## The exercise
Please pull out every line of the material below that contains the word "context", copying each one in full. Case counts.

## Information given
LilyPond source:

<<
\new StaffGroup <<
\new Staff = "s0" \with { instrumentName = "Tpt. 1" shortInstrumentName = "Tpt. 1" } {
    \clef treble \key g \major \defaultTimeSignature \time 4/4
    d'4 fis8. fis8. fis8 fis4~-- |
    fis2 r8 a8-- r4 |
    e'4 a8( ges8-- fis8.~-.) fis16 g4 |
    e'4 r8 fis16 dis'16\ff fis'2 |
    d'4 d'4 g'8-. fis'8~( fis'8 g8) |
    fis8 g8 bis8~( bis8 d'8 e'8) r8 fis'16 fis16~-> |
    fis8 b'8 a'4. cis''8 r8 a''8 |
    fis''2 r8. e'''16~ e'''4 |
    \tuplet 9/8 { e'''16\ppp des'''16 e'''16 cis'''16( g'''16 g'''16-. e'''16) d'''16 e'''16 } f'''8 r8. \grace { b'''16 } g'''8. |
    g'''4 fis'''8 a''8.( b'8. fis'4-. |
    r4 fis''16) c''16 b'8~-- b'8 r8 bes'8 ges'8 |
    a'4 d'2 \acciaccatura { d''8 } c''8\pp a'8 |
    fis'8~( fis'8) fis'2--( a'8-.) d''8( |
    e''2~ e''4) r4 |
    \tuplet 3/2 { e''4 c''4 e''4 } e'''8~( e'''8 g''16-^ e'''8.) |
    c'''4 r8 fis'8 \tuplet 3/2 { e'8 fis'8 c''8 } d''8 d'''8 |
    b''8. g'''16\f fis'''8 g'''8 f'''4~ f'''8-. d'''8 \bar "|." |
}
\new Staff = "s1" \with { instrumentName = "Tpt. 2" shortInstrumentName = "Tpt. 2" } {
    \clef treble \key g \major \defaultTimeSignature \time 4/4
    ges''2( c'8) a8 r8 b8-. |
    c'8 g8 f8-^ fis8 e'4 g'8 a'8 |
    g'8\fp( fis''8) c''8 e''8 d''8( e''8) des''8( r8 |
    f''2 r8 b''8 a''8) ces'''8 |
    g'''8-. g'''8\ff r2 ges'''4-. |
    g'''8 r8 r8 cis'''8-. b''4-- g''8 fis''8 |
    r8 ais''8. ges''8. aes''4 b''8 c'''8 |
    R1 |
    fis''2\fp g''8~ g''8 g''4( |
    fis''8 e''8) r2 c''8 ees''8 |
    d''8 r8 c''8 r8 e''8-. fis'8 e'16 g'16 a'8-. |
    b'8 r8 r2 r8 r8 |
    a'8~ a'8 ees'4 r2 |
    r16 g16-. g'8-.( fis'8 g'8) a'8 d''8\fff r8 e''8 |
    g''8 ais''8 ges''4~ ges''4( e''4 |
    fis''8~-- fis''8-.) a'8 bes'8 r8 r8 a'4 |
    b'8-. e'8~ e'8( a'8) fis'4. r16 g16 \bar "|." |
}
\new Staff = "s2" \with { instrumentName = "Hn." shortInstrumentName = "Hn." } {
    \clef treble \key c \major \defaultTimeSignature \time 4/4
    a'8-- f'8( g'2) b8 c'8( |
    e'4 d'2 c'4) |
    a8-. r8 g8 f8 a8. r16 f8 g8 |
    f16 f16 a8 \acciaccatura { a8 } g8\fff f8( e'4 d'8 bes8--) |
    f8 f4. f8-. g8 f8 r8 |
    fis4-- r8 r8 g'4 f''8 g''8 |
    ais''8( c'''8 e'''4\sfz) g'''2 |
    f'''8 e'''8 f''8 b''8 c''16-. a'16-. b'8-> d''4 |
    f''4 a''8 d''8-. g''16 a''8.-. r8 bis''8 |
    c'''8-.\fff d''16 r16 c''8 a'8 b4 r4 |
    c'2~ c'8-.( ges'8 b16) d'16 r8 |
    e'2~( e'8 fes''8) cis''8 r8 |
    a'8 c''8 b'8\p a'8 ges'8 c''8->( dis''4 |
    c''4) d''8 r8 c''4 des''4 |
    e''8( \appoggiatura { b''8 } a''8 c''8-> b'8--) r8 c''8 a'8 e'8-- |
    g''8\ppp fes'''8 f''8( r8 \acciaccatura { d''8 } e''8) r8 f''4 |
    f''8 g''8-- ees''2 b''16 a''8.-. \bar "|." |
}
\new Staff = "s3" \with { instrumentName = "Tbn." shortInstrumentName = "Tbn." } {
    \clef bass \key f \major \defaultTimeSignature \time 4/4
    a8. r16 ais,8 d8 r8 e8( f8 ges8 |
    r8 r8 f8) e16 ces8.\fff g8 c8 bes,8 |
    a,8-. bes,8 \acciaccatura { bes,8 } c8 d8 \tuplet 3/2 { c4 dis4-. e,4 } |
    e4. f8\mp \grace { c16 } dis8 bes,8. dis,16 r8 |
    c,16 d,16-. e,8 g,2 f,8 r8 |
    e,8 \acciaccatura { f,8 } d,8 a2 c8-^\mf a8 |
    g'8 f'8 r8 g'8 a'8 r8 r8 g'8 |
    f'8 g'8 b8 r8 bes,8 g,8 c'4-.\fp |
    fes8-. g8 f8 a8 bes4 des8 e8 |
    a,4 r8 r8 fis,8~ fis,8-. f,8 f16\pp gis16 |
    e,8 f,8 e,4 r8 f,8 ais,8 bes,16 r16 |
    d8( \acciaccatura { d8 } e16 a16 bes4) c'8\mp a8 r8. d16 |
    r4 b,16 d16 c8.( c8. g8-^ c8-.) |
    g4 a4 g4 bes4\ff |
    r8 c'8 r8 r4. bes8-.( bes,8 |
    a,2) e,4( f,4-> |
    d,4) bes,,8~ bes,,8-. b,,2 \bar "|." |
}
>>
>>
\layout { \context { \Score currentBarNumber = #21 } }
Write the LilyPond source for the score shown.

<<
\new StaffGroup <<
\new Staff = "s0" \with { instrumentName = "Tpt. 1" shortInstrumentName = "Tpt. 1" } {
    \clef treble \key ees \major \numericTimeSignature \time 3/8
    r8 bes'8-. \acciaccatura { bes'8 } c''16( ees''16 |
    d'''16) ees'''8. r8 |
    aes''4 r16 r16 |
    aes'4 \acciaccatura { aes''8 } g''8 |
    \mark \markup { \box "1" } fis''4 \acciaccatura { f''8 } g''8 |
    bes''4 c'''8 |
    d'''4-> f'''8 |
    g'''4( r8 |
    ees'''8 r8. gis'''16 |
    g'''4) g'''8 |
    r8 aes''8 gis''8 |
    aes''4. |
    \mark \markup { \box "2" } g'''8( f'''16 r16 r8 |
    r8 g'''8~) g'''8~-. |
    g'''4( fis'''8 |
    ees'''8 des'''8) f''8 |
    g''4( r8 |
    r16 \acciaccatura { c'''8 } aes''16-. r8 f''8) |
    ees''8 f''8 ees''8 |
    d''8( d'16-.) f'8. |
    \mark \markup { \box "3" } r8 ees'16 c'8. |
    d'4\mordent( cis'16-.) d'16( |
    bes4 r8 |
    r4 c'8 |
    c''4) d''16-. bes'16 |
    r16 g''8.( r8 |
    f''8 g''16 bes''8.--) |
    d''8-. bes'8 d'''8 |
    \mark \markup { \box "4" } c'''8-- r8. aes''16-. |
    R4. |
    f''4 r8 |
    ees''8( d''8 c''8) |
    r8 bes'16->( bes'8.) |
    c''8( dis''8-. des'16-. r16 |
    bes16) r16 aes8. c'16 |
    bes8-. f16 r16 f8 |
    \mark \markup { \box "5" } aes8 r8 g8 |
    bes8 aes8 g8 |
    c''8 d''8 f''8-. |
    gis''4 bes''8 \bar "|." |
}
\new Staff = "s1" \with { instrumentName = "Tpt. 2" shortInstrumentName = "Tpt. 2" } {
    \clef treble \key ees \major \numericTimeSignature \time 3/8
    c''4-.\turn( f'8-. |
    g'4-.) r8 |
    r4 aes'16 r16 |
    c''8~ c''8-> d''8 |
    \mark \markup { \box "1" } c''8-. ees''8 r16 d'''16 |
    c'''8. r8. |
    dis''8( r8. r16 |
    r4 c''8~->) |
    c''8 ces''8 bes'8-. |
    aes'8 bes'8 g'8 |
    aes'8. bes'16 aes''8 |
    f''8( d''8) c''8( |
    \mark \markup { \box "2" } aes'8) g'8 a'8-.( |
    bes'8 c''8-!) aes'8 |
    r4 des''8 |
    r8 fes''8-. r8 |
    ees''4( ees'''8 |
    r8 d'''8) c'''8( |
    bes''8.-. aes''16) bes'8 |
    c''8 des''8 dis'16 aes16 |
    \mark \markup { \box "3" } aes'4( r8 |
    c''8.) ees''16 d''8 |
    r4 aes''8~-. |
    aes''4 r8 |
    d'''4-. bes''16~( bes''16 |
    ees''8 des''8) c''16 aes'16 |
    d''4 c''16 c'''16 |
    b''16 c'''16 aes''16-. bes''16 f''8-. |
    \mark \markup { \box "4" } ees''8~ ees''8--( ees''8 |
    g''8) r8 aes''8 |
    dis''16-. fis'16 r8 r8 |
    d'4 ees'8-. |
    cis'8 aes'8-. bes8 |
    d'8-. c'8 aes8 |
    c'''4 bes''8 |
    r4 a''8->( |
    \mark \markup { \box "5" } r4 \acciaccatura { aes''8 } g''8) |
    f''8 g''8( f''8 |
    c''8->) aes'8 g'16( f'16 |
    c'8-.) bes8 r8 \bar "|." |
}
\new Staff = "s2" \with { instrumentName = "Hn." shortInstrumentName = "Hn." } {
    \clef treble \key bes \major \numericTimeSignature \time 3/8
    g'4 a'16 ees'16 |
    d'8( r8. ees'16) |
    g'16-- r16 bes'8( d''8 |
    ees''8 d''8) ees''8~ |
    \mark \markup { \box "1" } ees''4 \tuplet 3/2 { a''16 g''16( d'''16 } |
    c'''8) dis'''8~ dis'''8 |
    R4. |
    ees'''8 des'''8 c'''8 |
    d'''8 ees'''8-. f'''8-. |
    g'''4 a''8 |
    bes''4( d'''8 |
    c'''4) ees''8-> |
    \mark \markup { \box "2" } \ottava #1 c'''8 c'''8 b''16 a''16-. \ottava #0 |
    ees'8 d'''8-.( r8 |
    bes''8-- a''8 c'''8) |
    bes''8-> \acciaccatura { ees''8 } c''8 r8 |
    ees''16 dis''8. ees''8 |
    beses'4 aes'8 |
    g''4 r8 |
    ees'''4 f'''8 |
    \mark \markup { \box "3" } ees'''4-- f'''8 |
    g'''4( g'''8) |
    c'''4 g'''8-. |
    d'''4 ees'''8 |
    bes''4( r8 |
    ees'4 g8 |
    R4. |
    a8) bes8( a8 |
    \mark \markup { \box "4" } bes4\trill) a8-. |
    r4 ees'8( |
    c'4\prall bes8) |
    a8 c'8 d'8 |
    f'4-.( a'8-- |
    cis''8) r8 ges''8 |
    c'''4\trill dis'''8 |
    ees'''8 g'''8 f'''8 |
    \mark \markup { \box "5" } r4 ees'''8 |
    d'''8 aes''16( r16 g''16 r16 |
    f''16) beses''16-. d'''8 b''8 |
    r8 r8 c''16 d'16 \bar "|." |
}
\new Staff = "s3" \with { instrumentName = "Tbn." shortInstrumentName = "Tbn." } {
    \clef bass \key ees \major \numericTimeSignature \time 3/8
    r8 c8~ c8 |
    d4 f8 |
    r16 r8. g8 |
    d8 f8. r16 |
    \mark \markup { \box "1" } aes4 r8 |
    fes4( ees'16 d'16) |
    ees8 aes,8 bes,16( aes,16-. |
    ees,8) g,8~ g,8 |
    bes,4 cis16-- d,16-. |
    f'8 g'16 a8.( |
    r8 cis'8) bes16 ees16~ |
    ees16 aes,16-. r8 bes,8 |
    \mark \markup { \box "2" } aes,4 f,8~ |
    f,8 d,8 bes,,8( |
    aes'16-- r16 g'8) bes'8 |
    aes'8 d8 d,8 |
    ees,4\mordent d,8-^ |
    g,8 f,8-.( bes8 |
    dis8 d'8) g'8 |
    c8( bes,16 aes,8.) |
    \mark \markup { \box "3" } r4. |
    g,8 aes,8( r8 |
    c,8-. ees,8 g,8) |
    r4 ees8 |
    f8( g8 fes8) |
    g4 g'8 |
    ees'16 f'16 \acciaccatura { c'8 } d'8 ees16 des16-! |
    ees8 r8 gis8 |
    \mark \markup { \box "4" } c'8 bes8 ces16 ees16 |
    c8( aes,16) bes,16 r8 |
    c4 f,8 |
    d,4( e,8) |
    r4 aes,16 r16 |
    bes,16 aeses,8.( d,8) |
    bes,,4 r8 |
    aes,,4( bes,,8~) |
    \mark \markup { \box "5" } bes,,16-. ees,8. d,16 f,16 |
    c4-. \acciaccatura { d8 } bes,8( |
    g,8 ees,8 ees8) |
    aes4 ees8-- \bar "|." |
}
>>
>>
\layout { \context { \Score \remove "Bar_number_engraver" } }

## Reply
\layout { \context { \Score currentBarNumber = #21 } }
\layout { \context { \Score \remove "Bar_number_engraver" } }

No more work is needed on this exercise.